§ **Records supplied**:
* BEGIN *
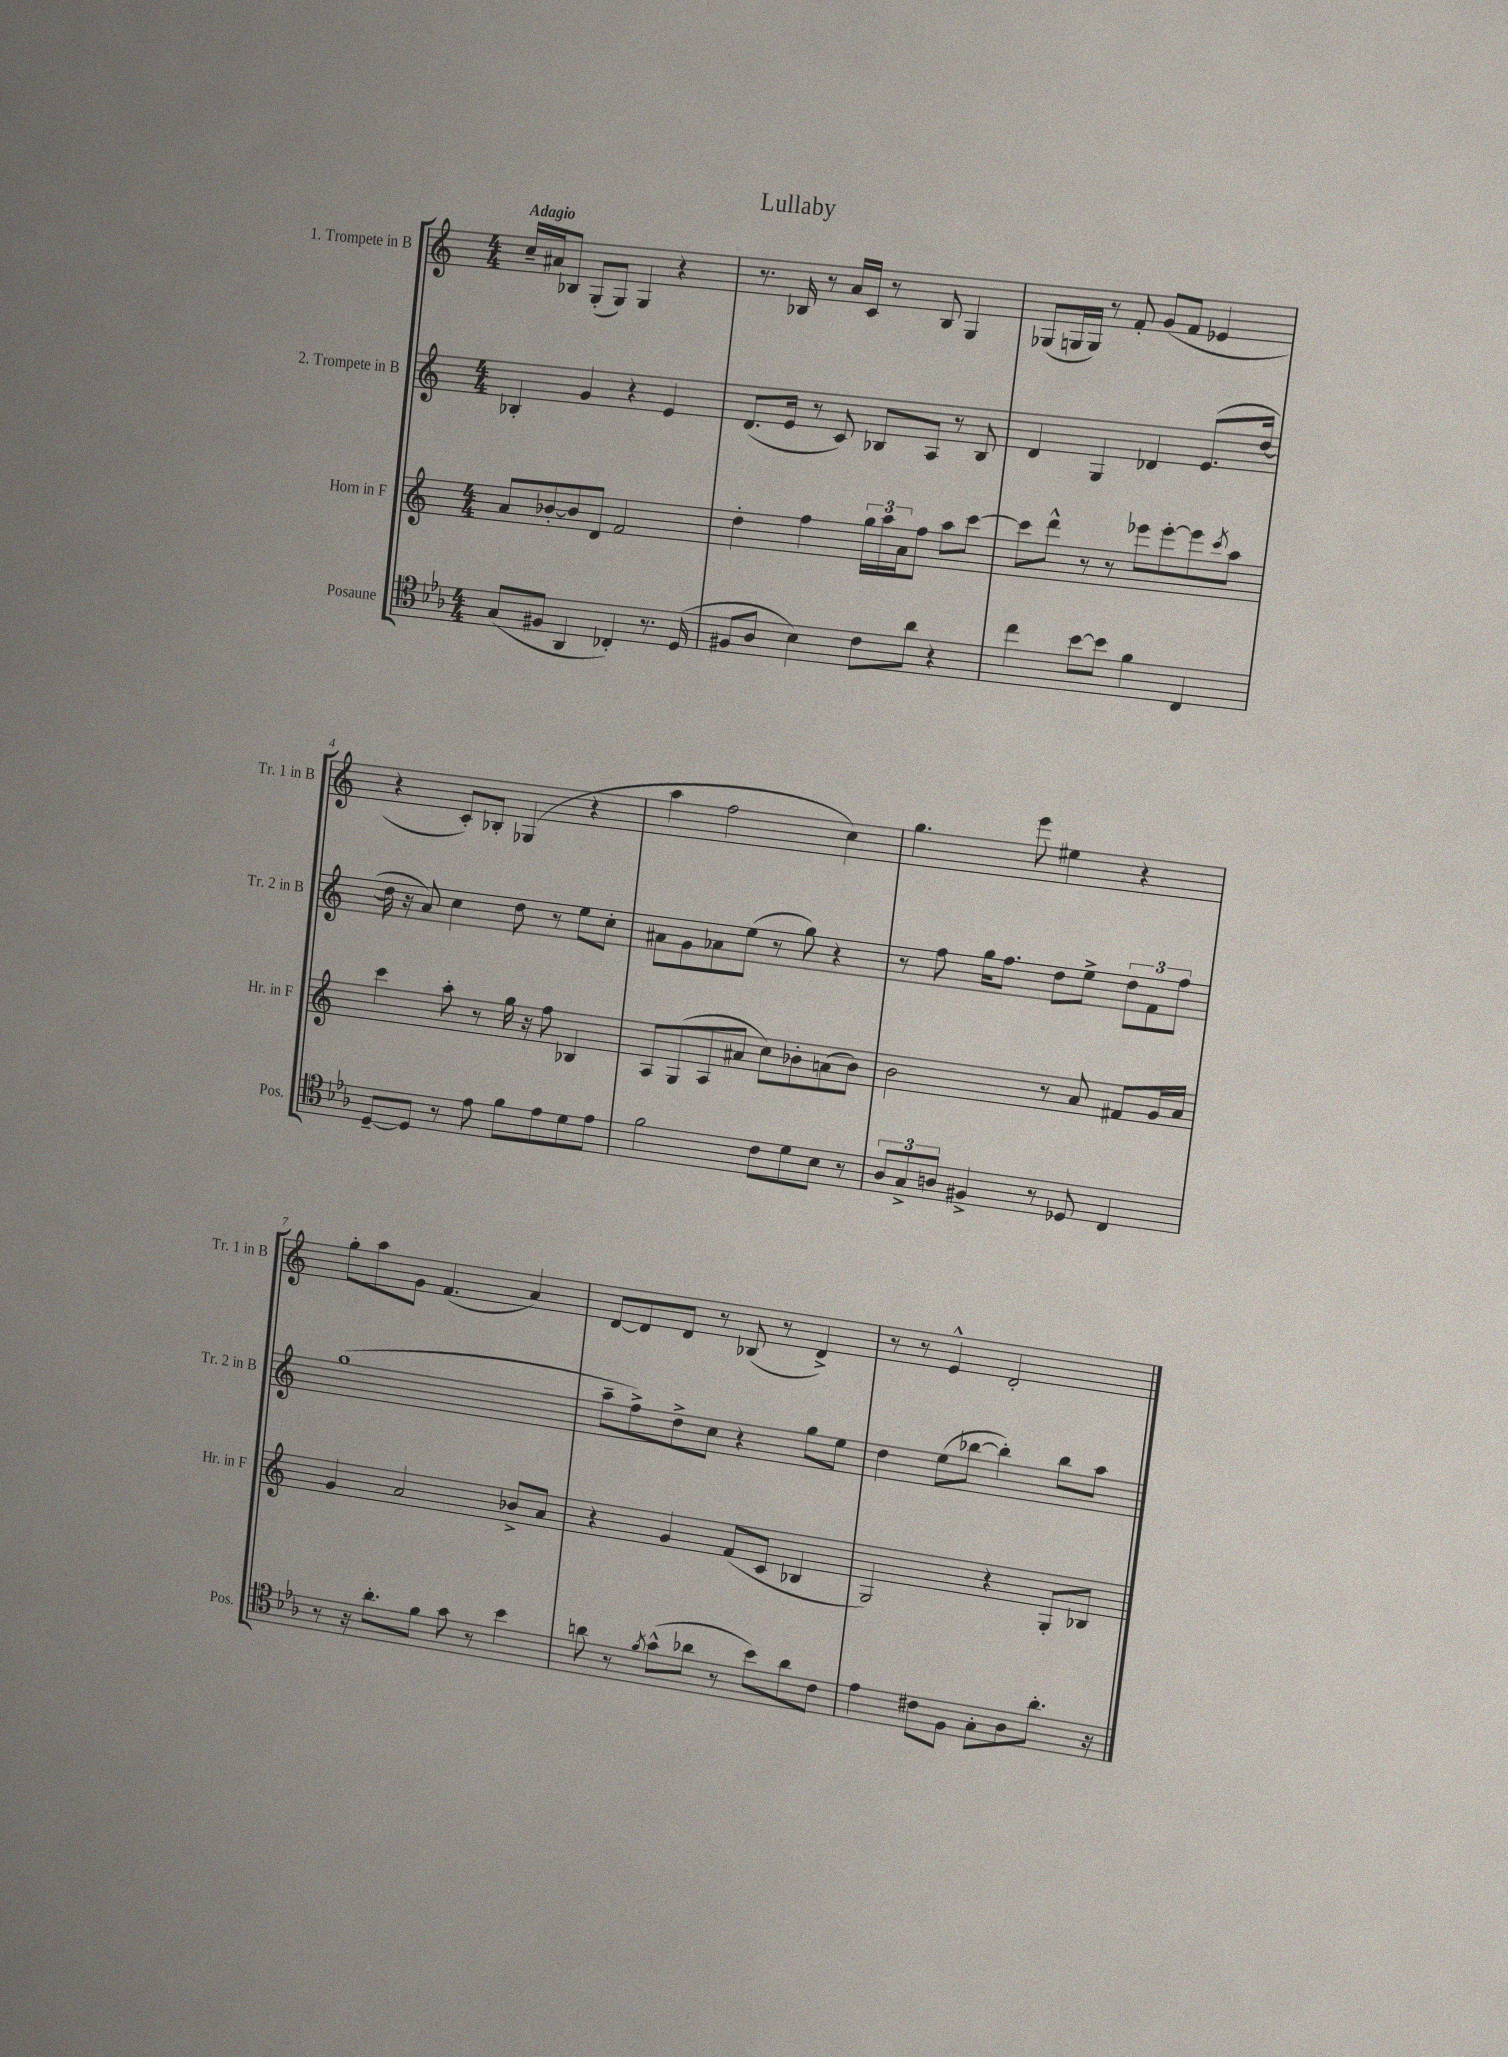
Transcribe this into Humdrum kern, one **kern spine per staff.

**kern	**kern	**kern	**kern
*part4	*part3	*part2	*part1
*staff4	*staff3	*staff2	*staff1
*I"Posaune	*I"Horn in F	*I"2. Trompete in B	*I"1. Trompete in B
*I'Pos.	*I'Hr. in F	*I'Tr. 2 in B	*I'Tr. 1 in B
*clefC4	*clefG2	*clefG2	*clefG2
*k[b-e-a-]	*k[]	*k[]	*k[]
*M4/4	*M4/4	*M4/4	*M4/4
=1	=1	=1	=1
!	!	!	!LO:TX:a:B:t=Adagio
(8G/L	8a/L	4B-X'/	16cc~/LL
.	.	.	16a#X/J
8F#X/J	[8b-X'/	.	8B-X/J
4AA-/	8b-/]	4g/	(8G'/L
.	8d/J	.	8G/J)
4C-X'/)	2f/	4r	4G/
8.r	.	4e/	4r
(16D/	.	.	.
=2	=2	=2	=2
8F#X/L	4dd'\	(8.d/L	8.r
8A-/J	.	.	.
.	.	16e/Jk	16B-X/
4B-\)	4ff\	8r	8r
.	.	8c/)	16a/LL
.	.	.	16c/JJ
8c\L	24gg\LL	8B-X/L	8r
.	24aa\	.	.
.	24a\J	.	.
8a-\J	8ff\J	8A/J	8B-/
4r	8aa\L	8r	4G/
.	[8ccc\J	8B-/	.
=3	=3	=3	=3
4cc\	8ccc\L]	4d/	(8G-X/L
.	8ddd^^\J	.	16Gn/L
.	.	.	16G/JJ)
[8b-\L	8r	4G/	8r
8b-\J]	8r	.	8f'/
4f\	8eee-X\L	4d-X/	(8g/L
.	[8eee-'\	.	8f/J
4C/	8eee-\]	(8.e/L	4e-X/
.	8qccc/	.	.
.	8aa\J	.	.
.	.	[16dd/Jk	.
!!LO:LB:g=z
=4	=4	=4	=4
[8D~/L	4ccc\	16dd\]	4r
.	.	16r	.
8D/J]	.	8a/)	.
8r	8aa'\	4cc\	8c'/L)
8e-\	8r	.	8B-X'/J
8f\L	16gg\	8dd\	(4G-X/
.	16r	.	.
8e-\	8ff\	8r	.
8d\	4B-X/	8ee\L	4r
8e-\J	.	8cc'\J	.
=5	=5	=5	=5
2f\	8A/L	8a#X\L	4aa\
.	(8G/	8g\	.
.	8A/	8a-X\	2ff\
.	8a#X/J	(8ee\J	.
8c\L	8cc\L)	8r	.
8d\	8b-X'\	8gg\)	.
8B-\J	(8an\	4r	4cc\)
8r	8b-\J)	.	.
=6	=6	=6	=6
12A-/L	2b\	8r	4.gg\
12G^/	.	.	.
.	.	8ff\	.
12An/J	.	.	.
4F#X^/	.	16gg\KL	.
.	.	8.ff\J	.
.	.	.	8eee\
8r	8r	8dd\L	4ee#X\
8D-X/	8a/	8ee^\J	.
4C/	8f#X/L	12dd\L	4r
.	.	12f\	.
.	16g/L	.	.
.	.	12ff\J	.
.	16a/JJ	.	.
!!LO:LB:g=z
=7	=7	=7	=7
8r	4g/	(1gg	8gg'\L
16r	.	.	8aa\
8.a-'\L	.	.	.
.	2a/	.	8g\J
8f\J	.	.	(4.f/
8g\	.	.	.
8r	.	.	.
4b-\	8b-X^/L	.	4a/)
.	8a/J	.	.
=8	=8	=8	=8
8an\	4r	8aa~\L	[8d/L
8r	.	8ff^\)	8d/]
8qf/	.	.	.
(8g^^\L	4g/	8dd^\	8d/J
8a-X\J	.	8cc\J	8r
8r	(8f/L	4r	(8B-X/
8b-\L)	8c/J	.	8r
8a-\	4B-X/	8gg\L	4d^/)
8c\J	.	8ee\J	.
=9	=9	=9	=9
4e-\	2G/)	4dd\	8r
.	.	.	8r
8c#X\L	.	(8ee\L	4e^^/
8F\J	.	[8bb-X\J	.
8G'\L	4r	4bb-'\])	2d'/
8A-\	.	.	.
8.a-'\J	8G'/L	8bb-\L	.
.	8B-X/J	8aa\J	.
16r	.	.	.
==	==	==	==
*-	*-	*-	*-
* END *
* BEGIN *
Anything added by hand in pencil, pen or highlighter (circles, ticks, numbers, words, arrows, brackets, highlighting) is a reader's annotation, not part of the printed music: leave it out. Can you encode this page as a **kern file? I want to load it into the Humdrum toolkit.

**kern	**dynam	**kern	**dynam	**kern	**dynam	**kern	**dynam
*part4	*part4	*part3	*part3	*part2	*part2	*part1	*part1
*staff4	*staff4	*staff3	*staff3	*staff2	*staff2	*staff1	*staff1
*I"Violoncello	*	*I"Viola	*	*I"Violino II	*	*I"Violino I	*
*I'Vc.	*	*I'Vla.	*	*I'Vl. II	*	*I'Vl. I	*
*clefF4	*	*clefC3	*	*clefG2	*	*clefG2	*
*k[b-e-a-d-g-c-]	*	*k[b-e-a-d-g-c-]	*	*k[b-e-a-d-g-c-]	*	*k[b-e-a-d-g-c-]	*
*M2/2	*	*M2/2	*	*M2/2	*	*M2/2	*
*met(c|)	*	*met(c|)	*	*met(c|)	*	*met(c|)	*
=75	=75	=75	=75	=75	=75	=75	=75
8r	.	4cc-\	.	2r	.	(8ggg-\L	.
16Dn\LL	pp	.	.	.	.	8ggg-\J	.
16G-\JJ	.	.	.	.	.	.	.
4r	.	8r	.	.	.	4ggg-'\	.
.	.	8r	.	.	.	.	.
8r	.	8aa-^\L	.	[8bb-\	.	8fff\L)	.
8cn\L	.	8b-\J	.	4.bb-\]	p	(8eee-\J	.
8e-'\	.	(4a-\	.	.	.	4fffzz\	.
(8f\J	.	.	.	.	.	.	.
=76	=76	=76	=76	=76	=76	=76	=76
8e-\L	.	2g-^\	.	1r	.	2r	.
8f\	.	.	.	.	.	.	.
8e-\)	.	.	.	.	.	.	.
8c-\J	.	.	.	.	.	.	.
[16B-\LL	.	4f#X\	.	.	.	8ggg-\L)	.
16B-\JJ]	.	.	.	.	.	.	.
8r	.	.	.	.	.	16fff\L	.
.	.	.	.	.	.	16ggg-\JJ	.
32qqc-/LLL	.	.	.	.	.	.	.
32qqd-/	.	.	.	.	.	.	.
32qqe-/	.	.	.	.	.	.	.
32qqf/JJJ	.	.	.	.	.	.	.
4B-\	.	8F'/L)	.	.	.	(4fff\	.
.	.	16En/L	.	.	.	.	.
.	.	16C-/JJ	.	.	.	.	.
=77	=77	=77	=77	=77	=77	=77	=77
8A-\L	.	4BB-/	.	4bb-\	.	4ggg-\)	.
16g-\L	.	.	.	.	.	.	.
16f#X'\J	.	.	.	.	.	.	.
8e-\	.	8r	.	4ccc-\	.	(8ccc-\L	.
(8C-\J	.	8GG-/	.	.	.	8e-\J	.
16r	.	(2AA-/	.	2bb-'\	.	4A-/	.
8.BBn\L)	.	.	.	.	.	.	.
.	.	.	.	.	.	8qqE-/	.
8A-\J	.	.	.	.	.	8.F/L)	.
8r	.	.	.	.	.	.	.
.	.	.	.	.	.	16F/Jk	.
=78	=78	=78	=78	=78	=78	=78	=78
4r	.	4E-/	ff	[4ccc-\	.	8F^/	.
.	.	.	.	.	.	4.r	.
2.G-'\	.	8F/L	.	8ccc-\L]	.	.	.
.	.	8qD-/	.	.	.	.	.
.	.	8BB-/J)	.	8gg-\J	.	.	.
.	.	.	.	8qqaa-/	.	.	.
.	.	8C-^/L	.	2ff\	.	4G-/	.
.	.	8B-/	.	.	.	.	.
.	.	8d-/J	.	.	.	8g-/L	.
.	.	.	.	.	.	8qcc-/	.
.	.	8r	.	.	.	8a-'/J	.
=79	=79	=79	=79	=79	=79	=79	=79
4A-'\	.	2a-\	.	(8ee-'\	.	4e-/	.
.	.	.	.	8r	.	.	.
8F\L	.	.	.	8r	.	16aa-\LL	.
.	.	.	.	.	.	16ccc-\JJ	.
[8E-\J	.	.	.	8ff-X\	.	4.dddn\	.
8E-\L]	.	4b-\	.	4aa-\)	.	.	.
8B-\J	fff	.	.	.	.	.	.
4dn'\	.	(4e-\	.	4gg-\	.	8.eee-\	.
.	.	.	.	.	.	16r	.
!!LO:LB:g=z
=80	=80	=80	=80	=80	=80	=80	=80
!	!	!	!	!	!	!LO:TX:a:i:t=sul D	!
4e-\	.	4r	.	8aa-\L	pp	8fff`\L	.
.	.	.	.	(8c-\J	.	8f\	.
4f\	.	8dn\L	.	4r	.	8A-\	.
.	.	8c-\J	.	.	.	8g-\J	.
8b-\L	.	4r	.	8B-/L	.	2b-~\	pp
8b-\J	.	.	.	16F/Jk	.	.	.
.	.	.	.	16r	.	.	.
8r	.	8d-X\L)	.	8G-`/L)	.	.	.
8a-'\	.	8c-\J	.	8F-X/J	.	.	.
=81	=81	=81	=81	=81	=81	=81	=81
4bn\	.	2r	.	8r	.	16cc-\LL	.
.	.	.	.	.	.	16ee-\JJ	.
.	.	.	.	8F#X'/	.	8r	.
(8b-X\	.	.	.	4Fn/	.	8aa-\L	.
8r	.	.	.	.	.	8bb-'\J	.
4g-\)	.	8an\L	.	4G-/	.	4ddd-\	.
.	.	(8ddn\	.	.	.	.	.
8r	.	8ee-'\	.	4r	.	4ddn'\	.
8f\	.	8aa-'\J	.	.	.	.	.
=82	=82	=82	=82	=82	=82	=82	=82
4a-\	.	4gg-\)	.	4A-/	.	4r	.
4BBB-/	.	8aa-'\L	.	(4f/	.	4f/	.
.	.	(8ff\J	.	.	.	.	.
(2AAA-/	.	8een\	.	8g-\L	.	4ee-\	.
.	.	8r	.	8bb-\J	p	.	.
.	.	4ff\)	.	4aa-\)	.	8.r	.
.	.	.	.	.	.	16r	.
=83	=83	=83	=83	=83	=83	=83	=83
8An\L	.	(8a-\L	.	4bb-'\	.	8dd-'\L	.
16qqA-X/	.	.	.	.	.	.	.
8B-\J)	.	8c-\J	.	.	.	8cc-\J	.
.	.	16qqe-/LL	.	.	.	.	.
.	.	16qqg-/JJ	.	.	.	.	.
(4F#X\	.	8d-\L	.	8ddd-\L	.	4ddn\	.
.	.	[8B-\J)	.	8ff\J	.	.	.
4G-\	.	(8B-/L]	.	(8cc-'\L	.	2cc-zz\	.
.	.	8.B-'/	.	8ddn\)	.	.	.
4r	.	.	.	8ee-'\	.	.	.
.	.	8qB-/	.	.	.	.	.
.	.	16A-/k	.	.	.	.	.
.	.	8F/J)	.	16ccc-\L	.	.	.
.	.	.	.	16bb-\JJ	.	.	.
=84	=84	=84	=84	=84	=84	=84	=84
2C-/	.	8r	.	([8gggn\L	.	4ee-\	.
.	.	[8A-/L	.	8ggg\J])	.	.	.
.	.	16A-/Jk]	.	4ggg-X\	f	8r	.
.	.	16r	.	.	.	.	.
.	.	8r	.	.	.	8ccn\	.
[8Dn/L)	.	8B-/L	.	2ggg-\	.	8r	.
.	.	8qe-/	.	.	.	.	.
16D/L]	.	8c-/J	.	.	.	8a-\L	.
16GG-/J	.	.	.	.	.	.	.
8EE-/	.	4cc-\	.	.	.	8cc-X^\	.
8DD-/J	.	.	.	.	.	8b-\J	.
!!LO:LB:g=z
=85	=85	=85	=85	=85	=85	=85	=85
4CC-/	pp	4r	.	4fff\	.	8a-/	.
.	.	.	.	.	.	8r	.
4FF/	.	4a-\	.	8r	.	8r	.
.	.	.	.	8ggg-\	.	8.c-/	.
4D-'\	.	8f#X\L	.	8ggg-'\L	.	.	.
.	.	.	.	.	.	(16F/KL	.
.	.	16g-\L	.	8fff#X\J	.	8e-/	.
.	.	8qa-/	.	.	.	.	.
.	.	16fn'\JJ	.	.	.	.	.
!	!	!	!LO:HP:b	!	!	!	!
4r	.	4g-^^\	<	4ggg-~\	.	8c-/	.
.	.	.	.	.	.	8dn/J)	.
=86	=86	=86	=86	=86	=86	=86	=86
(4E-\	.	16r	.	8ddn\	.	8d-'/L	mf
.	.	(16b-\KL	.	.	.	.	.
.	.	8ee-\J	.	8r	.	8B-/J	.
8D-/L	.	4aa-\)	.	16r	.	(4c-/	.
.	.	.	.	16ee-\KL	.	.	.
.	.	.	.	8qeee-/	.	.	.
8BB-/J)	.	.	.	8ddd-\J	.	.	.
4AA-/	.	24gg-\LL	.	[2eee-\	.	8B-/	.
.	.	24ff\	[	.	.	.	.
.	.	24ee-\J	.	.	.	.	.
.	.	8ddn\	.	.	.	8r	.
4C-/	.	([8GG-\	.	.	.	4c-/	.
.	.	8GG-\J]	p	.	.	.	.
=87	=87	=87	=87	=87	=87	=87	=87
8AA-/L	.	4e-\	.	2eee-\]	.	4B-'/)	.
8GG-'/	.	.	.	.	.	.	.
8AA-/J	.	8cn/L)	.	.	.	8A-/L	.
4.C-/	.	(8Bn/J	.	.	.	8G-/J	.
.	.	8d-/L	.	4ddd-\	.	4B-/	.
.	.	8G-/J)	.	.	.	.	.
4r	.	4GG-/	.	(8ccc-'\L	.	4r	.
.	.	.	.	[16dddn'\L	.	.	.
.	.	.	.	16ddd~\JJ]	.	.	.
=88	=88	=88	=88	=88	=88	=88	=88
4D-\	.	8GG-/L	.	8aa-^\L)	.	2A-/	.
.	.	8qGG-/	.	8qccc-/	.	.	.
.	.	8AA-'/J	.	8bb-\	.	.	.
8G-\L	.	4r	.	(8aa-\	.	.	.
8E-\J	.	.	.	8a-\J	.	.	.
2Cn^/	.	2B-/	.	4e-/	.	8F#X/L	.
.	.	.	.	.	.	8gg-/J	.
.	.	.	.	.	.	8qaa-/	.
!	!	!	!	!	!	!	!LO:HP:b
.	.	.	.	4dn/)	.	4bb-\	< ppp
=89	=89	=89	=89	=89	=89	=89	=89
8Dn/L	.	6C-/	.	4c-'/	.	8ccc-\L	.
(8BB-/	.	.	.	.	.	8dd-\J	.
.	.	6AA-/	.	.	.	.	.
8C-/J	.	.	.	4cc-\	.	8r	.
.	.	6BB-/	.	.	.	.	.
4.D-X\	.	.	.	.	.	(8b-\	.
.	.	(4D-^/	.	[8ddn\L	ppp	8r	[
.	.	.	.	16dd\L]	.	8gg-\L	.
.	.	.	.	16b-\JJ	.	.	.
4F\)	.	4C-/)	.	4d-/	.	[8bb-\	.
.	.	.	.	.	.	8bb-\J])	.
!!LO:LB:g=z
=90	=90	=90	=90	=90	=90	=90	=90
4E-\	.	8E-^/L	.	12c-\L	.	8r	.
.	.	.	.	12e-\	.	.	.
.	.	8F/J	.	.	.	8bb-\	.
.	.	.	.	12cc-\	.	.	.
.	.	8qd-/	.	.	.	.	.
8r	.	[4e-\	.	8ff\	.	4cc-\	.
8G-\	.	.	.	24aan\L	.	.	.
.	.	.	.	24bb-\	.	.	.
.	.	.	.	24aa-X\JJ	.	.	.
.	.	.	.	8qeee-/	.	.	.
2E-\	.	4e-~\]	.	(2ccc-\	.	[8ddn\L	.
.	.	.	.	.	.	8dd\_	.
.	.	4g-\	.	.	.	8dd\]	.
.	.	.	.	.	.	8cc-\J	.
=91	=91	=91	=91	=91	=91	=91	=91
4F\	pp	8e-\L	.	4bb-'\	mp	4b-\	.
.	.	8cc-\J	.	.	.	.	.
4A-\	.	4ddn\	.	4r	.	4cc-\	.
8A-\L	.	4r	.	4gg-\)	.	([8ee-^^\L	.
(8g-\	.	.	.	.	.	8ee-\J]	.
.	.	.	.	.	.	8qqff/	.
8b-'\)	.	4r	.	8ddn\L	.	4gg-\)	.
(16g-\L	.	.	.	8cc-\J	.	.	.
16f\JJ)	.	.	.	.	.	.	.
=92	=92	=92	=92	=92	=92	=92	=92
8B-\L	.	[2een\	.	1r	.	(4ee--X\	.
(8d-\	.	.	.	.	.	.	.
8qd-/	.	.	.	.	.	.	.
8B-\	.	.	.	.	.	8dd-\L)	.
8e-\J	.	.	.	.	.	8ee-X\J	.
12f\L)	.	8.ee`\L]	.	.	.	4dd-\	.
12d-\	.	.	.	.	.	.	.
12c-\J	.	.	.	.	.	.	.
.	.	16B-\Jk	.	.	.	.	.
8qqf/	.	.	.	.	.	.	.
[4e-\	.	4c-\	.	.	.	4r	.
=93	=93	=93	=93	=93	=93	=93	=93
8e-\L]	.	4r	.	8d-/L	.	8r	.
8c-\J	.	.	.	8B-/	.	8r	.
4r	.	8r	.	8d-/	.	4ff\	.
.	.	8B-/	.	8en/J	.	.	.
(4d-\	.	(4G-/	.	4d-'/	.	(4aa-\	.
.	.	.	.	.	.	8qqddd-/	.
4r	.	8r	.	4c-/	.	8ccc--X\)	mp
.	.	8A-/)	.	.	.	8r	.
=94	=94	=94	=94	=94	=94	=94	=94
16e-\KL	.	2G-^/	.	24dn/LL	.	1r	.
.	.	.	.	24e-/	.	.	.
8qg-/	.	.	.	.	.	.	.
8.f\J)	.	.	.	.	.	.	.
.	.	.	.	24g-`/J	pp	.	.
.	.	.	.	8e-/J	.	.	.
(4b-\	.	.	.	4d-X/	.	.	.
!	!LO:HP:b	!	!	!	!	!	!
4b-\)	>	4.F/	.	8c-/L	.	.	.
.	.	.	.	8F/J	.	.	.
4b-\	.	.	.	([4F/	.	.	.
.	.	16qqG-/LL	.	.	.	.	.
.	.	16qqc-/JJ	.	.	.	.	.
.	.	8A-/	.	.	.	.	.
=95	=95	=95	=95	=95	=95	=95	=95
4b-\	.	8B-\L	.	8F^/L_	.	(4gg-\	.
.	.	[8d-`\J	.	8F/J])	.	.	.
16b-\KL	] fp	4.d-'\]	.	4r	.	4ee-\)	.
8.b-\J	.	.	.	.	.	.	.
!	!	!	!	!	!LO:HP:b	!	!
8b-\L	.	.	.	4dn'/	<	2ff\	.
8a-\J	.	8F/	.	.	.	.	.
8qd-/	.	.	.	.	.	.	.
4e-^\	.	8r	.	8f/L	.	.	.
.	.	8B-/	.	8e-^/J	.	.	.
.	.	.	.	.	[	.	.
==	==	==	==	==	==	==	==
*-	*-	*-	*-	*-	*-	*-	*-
* END *
§ **Directions**: Count the lines above that contain the string "into", with case counting. Reply with the number only.

§ **Solution below**: 2